*** Information ***

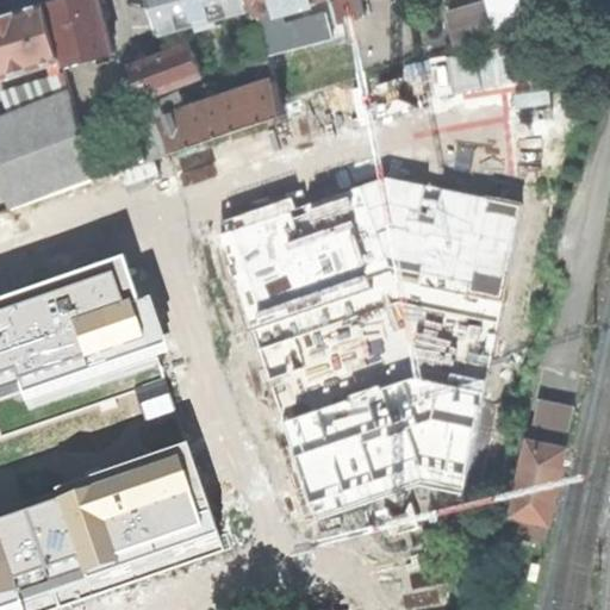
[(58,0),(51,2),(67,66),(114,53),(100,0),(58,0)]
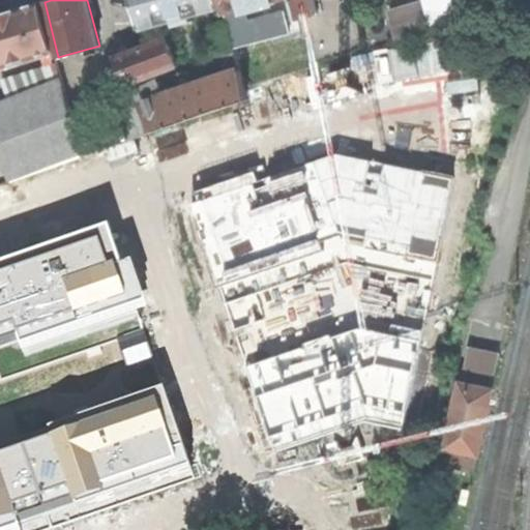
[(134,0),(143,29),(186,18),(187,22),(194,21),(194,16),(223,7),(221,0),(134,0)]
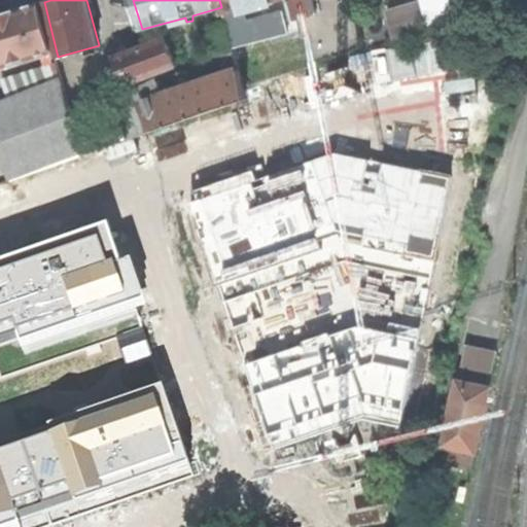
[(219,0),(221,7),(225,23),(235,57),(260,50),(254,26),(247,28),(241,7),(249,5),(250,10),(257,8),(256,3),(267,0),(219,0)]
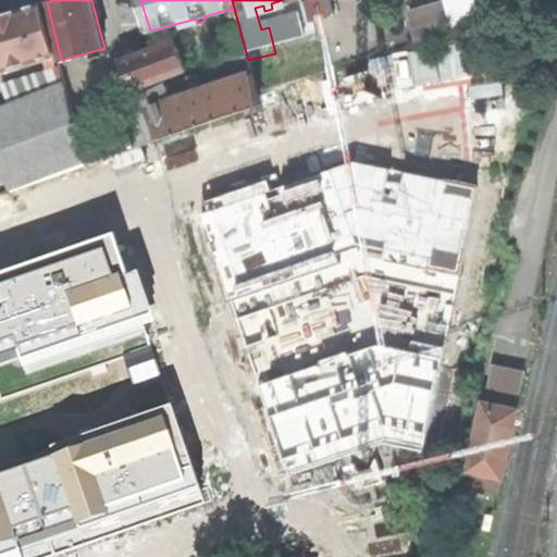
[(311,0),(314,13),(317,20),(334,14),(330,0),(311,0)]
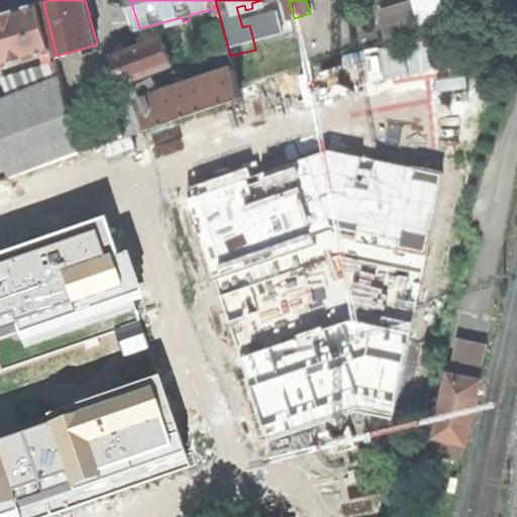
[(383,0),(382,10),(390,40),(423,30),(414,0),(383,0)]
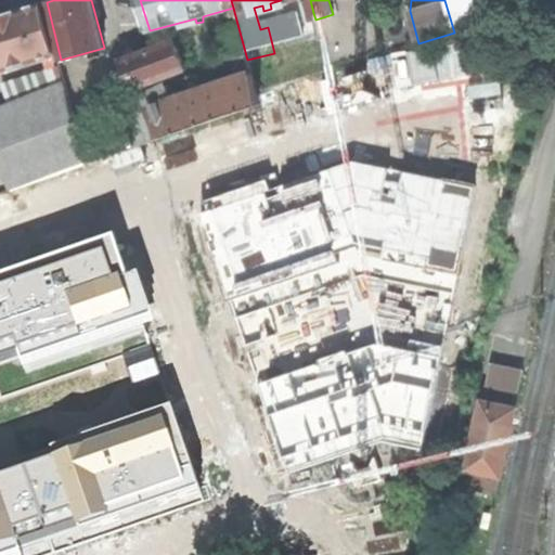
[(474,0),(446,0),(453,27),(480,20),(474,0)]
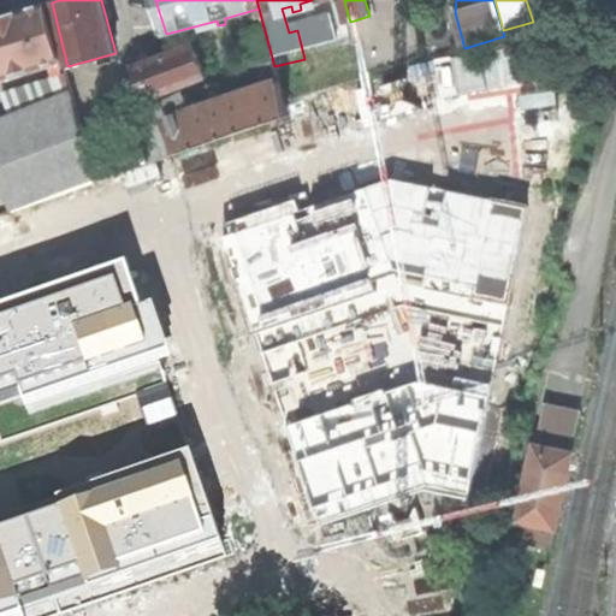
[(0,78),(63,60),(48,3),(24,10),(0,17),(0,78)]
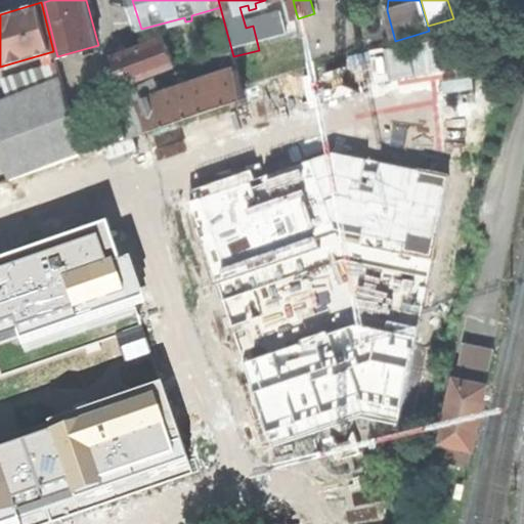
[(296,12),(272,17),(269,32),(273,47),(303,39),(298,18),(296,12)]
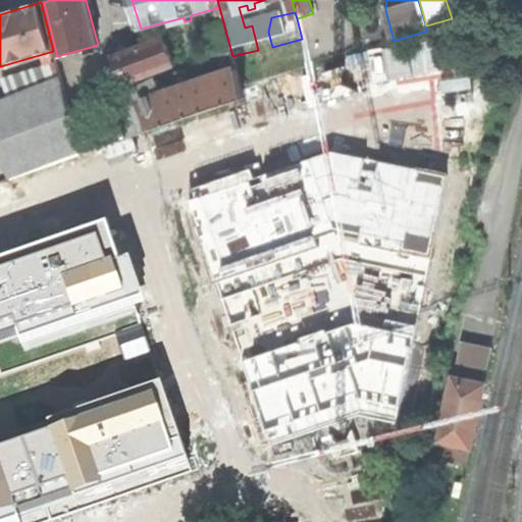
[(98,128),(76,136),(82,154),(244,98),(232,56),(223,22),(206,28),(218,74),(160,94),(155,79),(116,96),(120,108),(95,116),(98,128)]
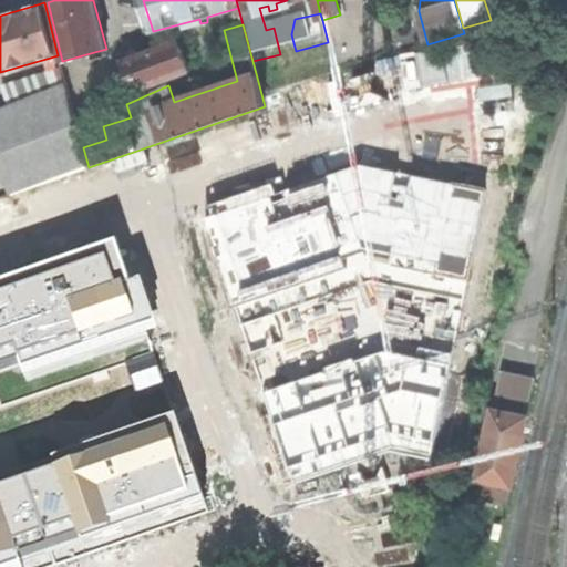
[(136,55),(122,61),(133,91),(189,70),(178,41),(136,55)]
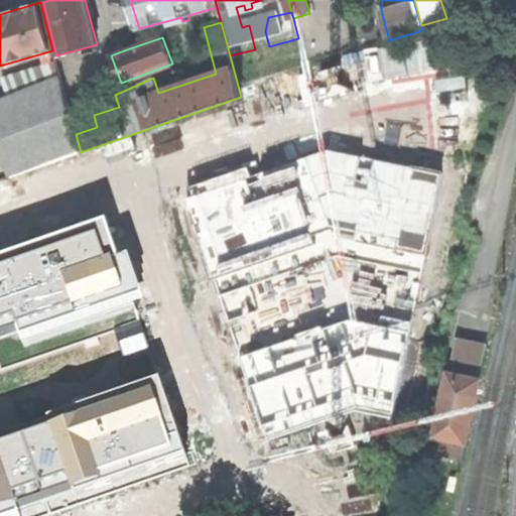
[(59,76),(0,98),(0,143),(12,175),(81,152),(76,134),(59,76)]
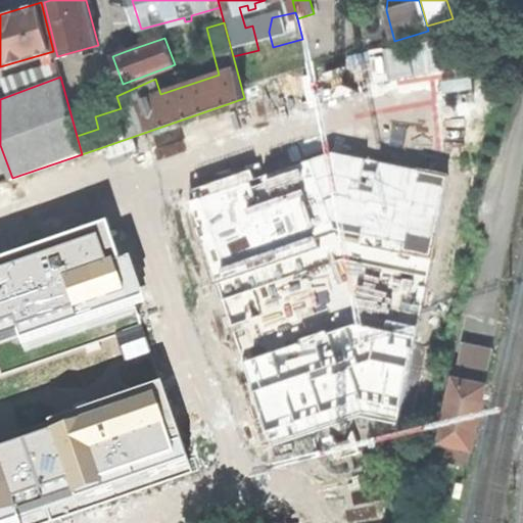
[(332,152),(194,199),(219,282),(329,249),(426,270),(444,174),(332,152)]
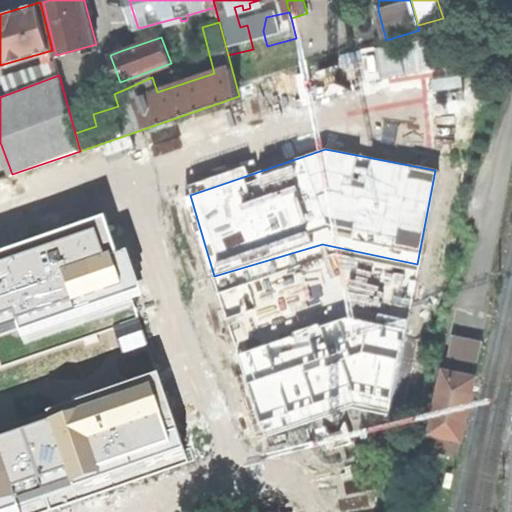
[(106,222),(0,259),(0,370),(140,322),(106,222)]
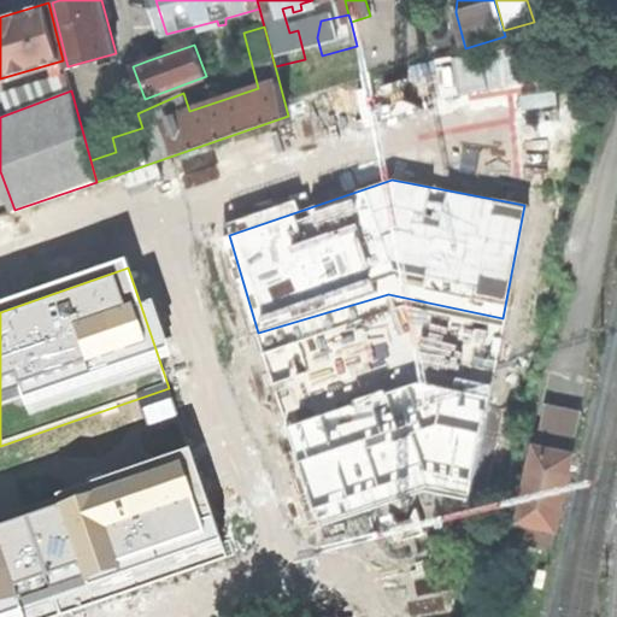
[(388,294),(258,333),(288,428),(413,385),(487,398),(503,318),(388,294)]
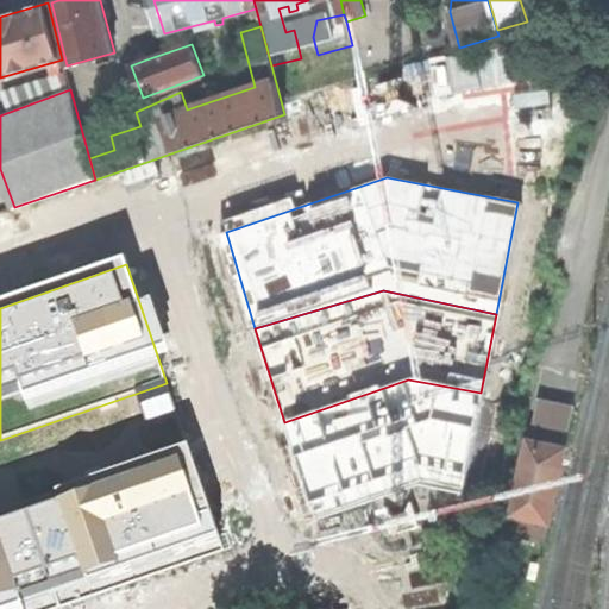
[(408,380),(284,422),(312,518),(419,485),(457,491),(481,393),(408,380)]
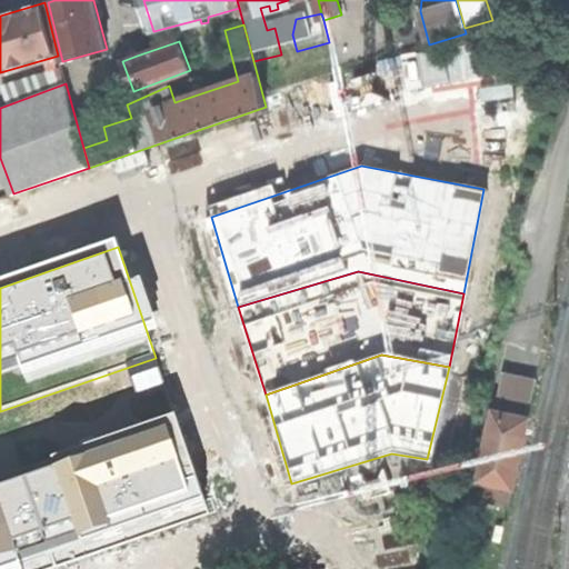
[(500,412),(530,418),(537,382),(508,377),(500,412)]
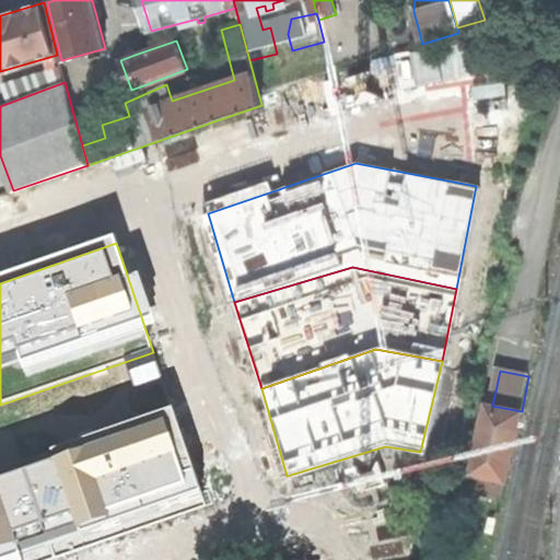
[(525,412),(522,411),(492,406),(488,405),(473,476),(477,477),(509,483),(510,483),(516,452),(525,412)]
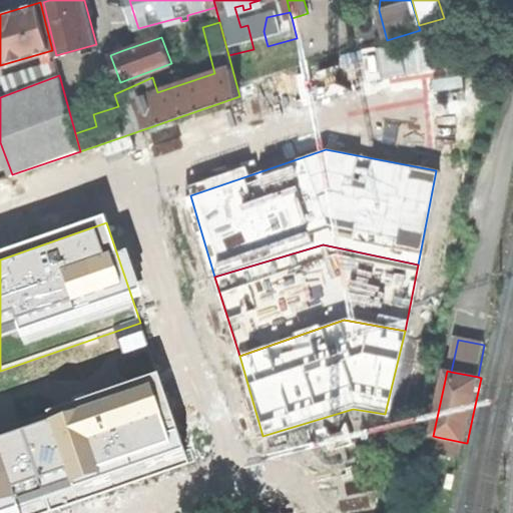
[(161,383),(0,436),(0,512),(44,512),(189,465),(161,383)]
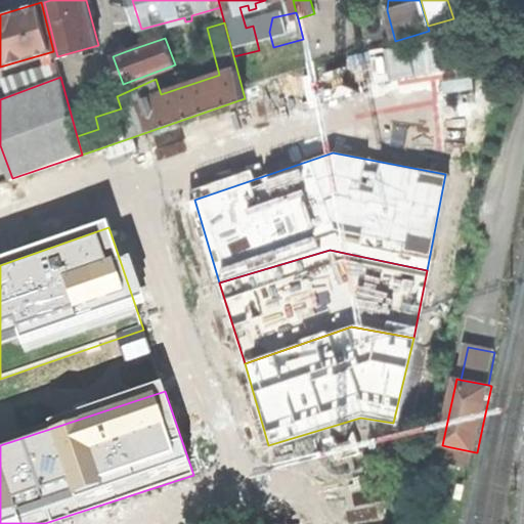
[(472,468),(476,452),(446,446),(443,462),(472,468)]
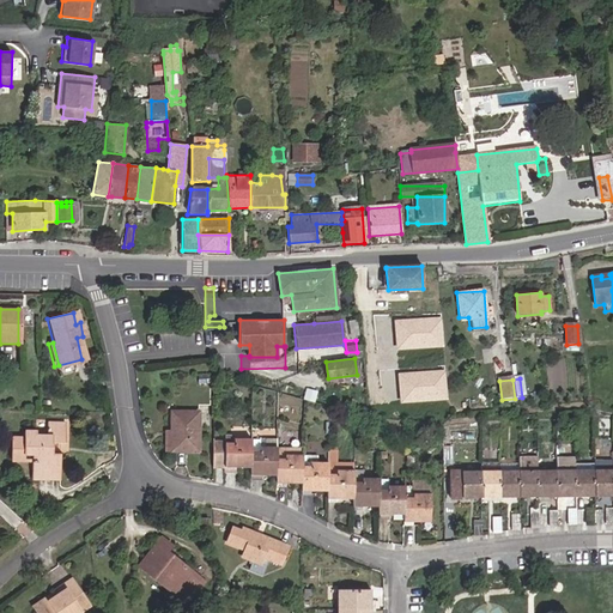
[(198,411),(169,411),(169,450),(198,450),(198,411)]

*** End of Information ***

Job:
Your reply should hold only the records, duplicated exactly, without any image.

Solution to the problem:
[(58,0),(51,2),(67,66),(114,53),(100,0),(58,0)]
[(134,0),(143,29),(186,18),(187,22),(194,21),(194,16),(223,7),(221,0),(134,0)]
[(219,0),(221,7),(225,23),(235,57),(260,50),(254,26),(247,28),(241,7),(249,5),(250,10),(257,8),(256,3),(267,0),(219,0)]
[(311,0),(314,13),(317,20),(334,14),(330,0),(311,0)]
[(383,0),(382,10),(390,40),(423,30),(414,0),(383,0)]
[(474,0),(446,0),(453,27),(480,20),(474,0)]
[(0,78),(63,60),(48,3),(24,10),(0,17),(0,78)]
[(296,12),(272,17),(269,32),(273,47),(303,39),(298,18),(296,12)]
[(98,128),(76,136),(82,154),(244,98),(232,56),(223,22),(206,28),(218,74),(160,94),(155,79),(116,96),(120,108),(95,116),(98,128)]
[(136,55),(122,61),(133,91),(189,70),(178,41),(136,55)]
[(59,76),(0,98),(0,143),(12,175),(81,152),(76,134),(59,76)]
[(332,152),(194,199),(219,282),(329,249),(426,270),(444,174),(332,152)]
[(106,222),(0,259),(0,370),(140,322),(106,222)]
[(388,294),(258,333),(288,428),(413,385),(487,398),(503,318),(388,294)]
[(408,380),(284,422),(312,518),(419,485),(457,491),(481,393),(408,380)]
[(500,412),(530,418),(537,382),(508,377),(500,412)]
[(525,412),(522,411),(492,406),(488,405),(473,476),(477,477),(509,483),(510,483),(516,452),(525,412)]
[(161,383),(0,436),(0,512),(44,512),(189,465),(161,383)]
[(472,468),(476,452),(446,446),(443,462),(472,468)]
[(198,411),(169,411),(169,450),(198,450),(198,411)]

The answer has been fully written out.